'''

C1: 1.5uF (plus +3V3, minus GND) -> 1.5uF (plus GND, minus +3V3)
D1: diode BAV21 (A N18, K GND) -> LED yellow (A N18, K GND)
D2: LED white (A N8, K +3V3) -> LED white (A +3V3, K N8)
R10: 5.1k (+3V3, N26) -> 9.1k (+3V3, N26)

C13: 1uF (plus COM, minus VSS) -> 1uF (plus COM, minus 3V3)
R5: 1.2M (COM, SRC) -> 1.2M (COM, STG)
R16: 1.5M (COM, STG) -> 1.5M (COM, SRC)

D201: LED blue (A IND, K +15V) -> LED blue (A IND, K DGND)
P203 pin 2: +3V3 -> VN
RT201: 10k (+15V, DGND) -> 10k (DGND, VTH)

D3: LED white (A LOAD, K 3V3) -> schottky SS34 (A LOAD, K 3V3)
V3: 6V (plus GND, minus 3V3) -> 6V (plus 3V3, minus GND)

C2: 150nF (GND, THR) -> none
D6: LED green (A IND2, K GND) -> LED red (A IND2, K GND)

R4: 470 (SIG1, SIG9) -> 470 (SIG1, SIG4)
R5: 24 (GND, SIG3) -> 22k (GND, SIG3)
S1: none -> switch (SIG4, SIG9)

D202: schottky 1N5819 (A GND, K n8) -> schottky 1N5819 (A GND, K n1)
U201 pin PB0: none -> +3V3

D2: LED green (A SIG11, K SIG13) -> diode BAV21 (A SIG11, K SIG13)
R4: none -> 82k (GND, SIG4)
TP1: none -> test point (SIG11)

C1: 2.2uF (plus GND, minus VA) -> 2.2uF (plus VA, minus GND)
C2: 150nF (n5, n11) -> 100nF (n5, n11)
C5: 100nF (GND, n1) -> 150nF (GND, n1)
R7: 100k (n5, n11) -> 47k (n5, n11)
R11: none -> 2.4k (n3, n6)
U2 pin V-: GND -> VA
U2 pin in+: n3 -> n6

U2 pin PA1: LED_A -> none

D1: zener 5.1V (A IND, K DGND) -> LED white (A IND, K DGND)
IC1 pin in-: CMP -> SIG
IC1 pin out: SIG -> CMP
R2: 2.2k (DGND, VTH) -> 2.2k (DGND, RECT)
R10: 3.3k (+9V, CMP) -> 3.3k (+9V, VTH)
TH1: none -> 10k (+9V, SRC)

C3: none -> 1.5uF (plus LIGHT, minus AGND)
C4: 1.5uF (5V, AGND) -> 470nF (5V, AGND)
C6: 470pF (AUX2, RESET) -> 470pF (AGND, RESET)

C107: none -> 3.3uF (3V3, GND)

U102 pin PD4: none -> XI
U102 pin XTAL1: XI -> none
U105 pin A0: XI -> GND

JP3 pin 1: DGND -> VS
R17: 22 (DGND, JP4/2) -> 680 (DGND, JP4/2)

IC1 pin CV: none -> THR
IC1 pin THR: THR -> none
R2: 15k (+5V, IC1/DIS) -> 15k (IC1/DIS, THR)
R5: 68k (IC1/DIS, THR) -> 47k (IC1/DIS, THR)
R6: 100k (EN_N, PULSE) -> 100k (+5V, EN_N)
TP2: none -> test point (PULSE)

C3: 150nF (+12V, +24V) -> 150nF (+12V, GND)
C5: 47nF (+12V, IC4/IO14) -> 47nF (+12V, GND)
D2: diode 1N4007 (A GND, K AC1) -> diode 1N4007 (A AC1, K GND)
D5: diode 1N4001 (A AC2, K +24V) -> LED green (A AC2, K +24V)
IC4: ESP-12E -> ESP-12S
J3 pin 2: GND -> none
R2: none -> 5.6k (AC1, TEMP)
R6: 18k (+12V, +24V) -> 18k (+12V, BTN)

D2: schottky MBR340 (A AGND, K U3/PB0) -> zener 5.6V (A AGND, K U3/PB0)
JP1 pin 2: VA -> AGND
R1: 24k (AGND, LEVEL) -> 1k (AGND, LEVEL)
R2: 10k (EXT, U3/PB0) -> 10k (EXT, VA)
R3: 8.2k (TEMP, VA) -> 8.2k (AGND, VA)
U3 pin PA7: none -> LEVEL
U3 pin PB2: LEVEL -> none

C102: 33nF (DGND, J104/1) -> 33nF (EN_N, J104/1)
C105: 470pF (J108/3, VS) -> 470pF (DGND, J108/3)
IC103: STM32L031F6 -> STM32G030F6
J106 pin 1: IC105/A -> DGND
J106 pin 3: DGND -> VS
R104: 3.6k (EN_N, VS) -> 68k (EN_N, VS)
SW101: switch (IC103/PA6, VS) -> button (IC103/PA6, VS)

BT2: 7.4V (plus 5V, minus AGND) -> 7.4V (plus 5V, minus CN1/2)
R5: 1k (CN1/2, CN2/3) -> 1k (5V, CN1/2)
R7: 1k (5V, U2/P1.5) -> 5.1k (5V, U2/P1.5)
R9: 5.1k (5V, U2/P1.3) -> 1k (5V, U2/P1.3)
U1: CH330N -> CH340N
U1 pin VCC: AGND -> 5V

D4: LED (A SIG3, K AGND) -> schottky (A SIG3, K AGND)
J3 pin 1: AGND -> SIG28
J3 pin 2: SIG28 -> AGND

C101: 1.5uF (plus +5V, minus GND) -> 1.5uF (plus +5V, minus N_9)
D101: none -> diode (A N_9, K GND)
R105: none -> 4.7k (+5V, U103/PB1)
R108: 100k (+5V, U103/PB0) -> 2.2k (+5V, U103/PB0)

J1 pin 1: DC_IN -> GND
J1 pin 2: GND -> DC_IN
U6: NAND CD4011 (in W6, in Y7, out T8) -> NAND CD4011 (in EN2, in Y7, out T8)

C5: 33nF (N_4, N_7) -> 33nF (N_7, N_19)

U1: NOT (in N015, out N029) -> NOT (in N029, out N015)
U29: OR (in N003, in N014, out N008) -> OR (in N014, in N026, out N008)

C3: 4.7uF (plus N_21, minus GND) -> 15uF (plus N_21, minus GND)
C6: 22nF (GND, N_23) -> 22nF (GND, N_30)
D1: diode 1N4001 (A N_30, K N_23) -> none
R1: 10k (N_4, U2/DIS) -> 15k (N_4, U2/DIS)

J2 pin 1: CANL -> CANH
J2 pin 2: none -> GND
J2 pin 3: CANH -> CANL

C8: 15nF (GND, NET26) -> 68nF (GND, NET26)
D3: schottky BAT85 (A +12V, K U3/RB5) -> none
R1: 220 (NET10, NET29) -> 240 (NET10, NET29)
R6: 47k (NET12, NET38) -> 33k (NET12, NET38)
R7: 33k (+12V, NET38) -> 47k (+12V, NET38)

'''

§ **What is being asked**:
For the word "plus", count the lines of the records above that hold it and state only that count.

§ **Written solution**:
8